§ Supplied material

*** Block opens ***

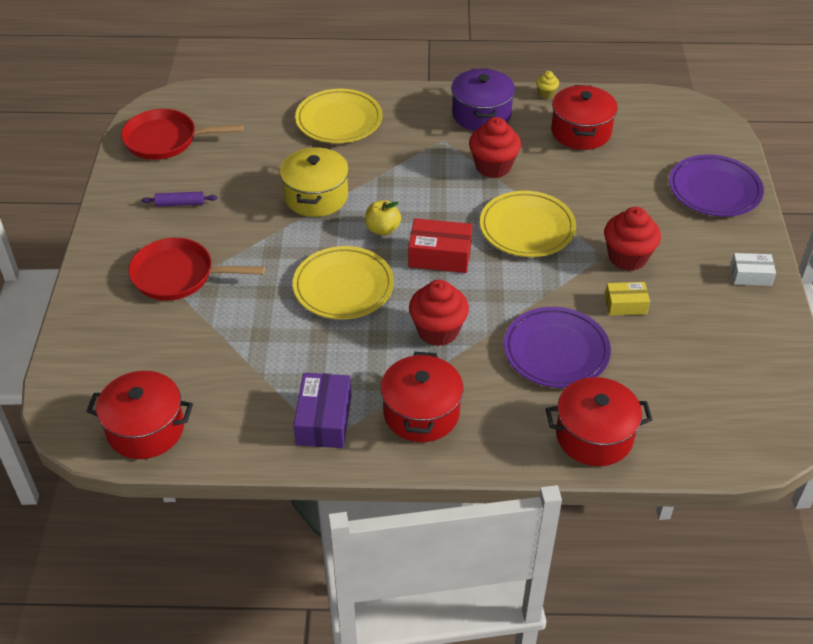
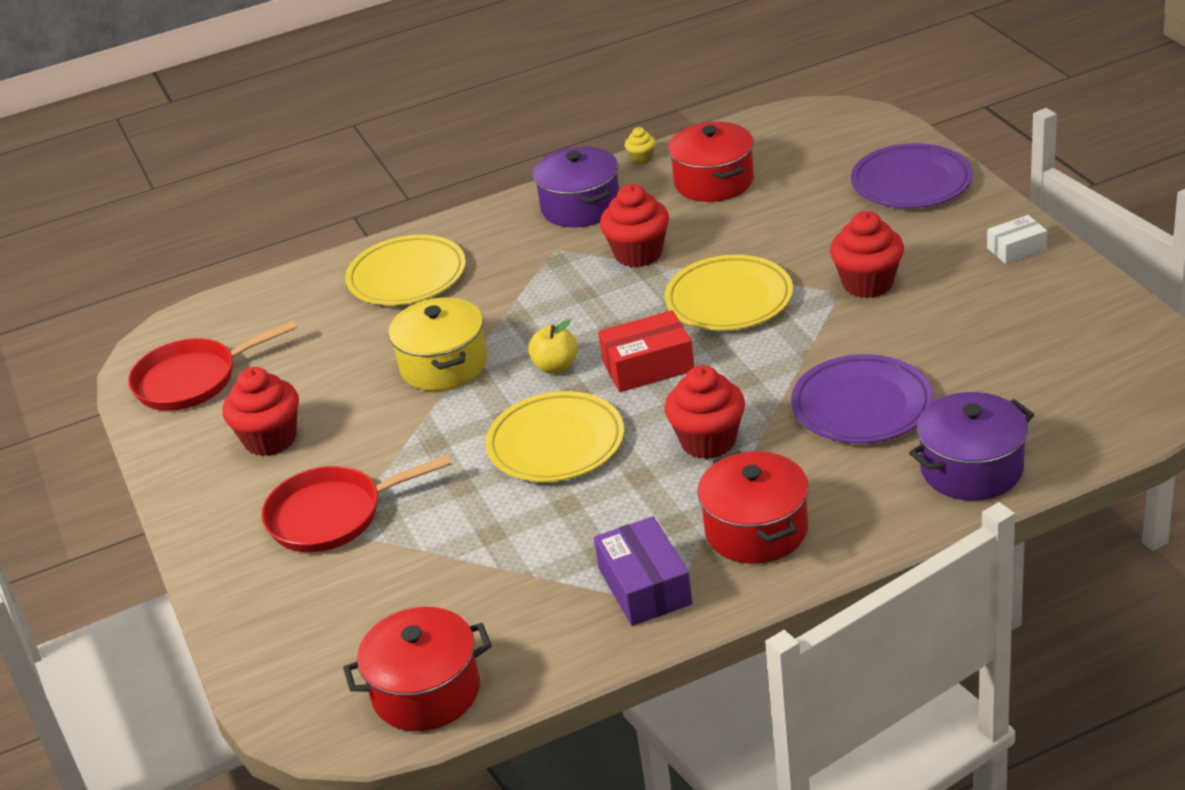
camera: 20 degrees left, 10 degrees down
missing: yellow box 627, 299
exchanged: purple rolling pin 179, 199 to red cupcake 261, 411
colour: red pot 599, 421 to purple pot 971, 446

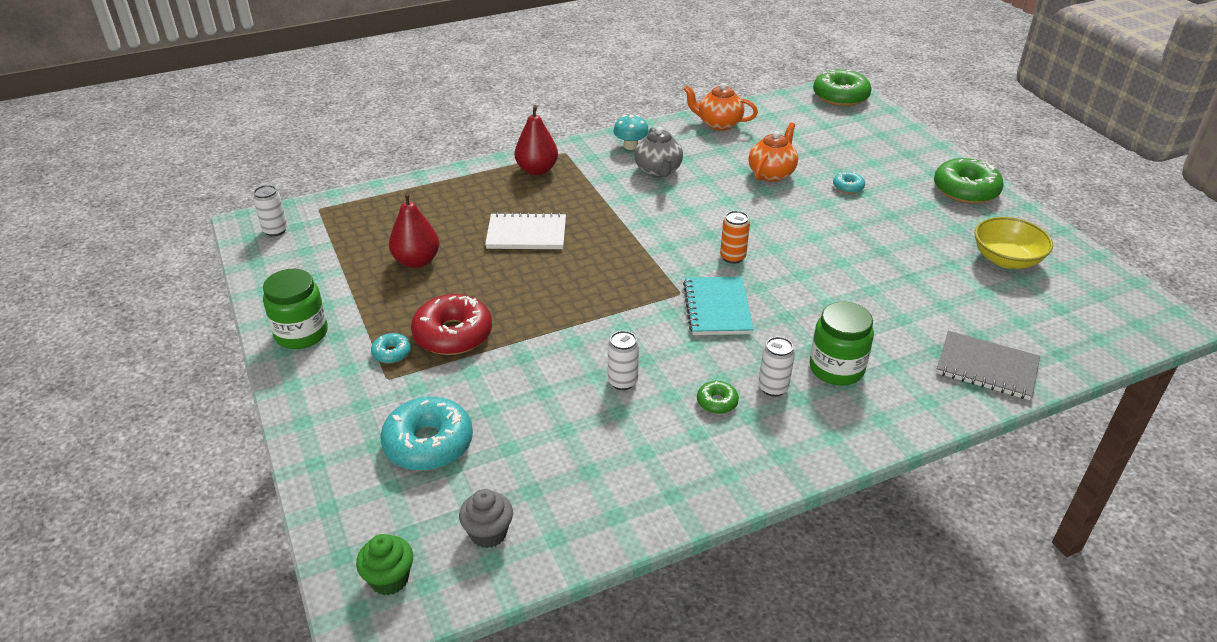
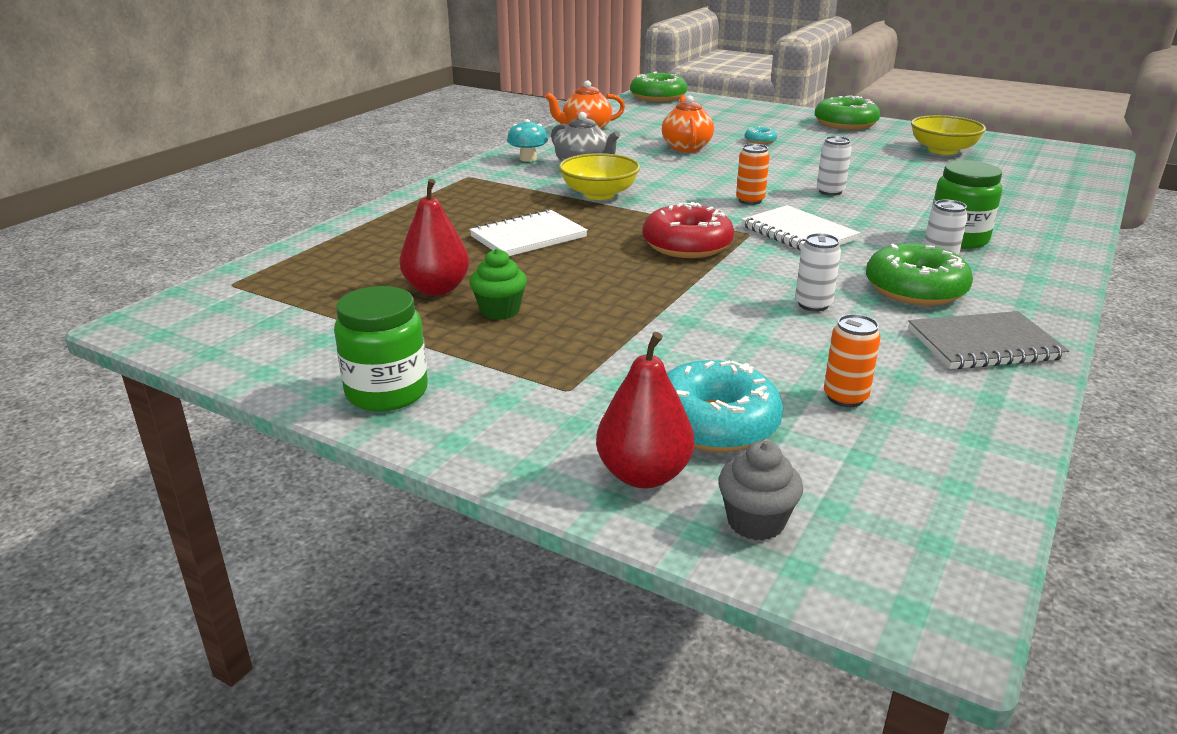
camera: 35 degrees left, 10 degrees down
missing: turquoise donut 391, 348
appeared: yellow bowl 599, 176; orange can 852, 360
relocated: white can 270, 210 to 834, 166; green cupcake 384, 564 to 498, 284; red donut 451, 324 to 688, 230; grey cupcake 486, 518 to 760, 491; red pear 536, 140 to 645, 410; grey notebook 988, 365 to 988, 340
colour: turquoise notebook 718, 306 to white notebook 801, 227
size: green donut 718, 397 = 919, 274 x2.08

*** Block closes ***
*** Block opens ***

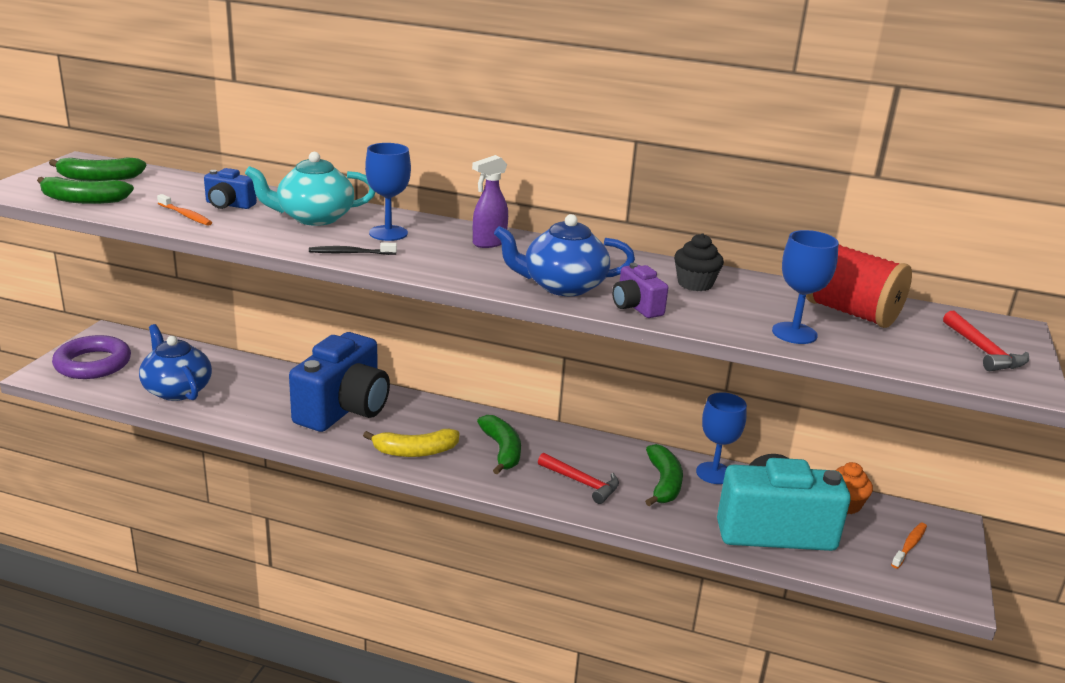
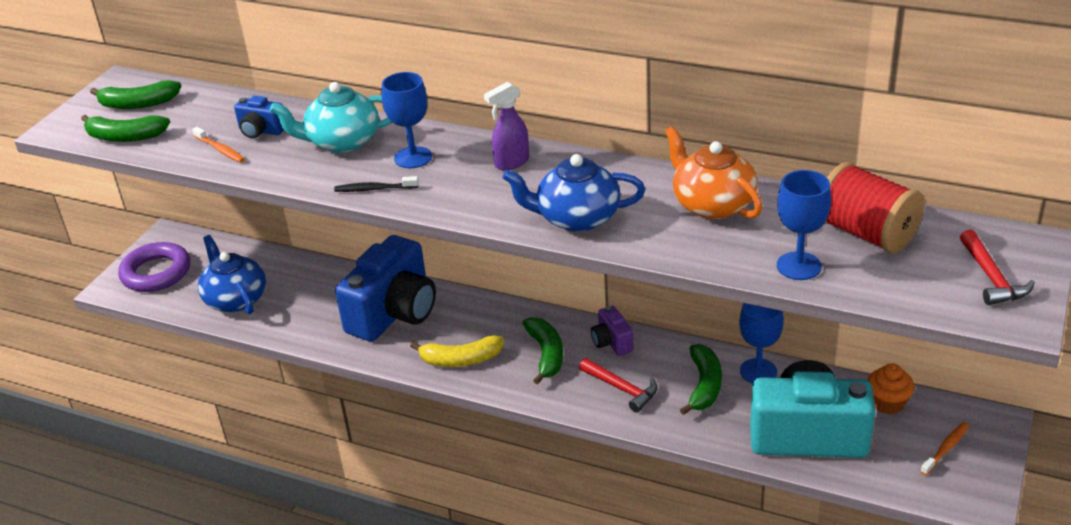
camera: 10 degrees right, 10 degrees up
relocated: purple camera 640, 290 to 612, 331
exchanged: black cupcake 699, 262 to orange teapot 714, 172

*** Block closes ***

§ Problem to work on
Please copy, exactly and with nothing else, the lines above beginning at the line that has "missing: yellow box 627, 299" and ending with the line that has "exchanged: purple rolling".

§ Answer to this problem
missing: yellow box 627, 299
exchanged: purple rolling pin 179, 199 to red cupcake 261, 411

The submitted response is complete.